In the data that follows, find each line containing "bear" and copy it.

[Provided data Boundary: Start]

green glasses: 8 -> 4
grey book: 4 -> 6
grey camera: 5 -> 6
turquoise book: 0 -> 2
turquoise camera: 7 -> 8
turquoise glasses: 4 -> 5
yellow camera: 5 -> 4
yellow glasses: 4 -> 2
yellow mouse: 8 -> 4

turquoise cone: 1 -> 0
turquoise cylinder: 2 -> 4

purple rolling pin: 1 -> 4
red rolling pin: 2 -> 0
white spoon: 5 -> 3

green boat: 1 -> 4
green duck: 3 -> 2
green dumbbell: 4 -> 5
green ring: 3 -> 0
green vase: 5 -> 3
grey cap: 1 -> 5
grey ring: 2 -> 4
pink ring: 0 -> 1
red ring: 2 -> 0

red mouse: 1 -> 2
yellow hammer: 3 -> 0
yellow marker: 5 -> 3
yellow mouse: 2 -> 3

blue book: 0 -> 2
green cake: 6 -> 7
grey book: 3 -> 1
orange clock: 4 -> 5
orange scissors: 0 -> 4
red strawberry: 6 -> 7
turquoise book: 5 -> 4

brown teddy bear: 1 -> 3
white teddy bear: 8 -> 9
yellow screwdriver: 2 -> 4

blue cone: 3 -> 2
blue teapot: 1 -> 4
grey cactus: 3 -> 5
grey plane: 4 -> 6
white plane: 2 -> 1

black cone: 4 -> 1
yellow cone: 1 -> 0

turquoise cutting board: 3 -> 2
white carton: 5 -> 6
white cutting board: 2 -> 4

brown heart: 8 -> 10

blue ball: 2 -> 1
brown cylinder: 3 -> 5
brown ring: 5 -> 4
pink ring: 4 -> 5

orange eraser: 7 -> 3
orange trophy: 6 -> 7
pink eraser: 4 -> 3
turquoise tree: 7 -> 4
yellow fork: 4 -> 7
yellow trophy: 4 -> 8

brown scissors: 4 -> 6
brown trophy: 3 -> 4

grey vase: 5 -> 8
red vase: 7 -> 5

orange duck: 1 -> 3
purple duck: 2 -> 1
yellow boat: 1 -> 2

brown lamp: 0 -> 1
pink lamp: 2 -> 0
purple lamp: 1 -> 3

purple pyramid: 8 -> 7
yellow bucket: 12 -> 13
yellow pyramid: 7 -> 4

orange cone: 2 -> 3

[Provided data Boundary: End]

◆ **Written response**:
brown teddy bear: 1 -> 3
white teddy bear: 8 -> 9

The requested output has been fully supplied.